━━ RECORDED INFORMATION
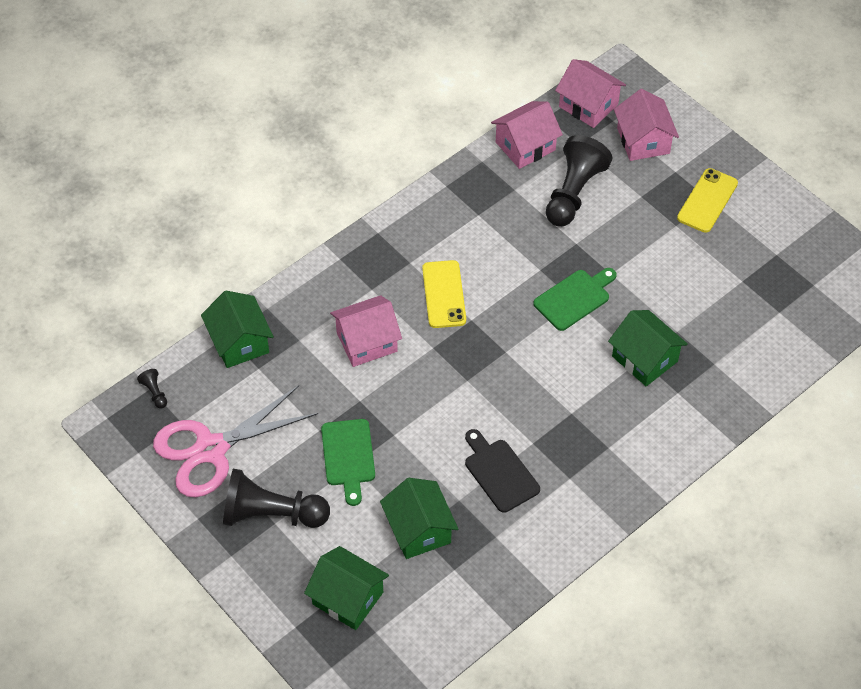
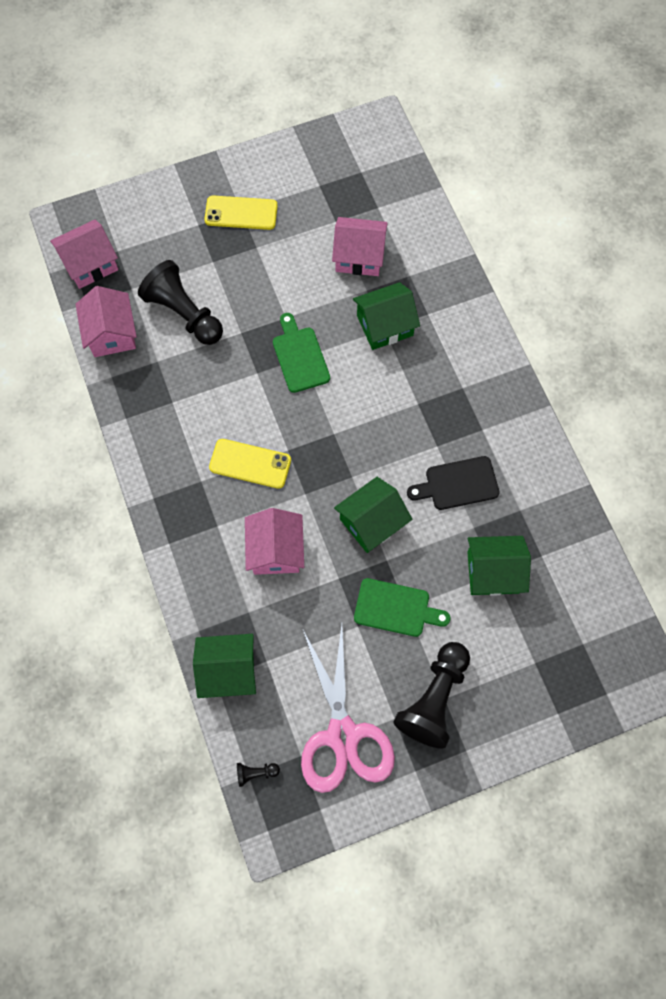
camera: 70 degrees left, 15 degrees up
(348, 598) = (543, 657): green house -> green house (372, 522)
(643, 141) = (152, 236): pink house -> pink house (359, 256)
(707, 201) = (241, 213): yellow phone -> yellow phone turned 45 degrees counterclockwise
━━━━
**BRIEF**
The required answer is a single number: how many lines above hold the string "house".

**SOLUTION FOR THIS EXERCISE**
2